**DATA SECTION**:
+++++

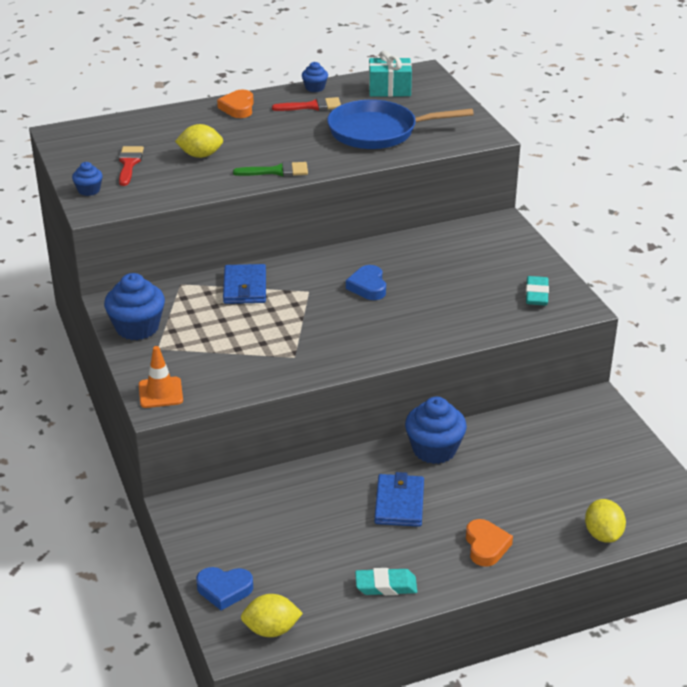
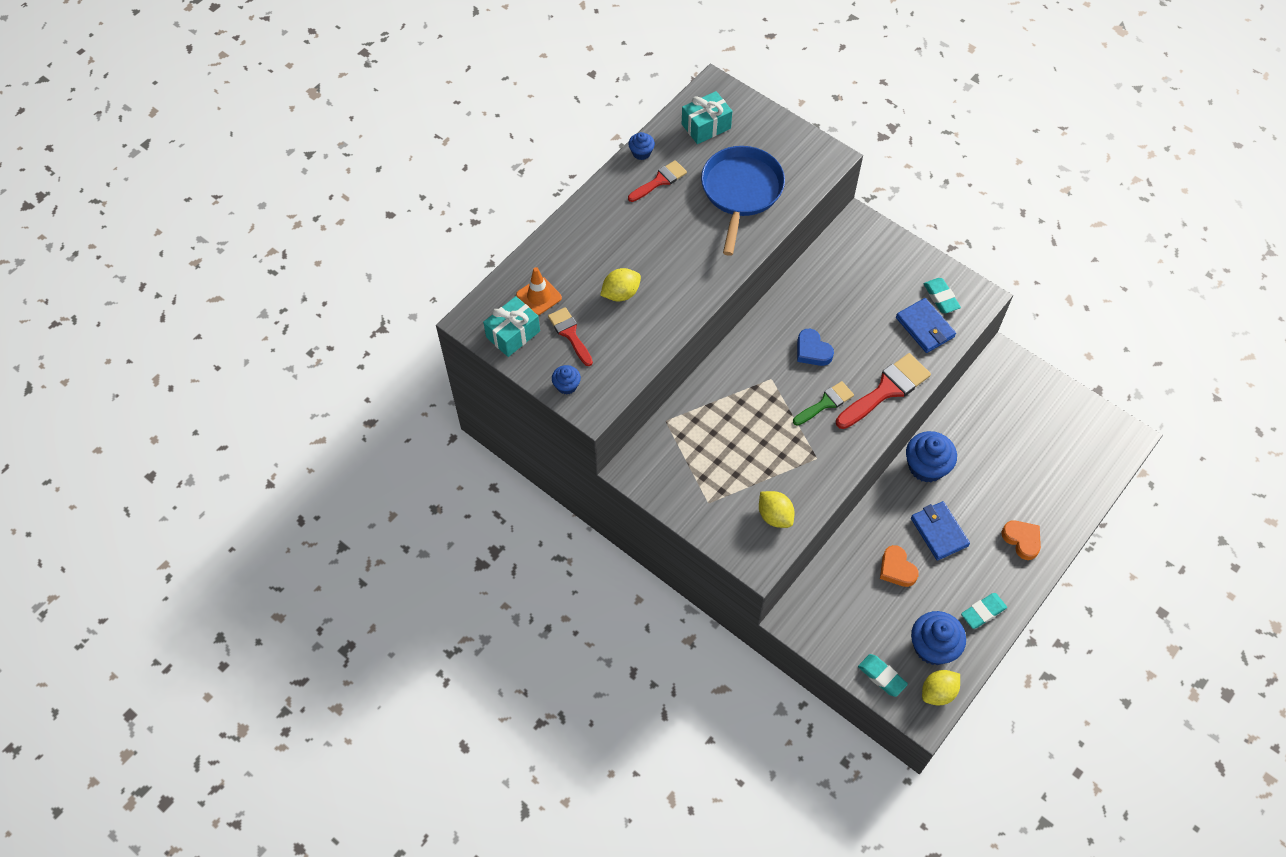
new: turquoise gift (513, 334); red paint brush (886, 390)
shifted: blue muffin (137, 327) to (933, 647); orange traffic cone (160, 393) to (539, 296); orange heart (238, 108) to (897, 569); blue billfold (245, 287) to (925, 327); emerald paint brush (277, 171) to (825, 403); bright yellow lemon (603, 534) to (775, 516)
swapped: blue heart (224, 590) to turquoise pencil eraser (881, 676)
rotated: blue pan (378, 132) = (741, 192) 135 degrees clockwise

+++++

**EXERCISE REQUIREMENTS**: From the first line to the last, set down the data exactly, without the pictures.

**ANSWER TO THE PROBLEM**:
new: turquoise gift (513, 334); red paint brush (886, 390)
shifted: blue muffin (137, 327) to (933, 647); orange traffic cone (160, 393) to (539, 296); orange heart (238, 108) to (897, 569); blue billfold (245, 287) to (925, 327); emerald paint brush (277, 171) to (825, 403); bright yellow lemon (603, 534) to (775, 516)
swapped: blue heart (224, 590) to turquoise pencil eraser (881, 676)
rotated: blue pan (378, 132) = (741, 192) 135 degrees clockwise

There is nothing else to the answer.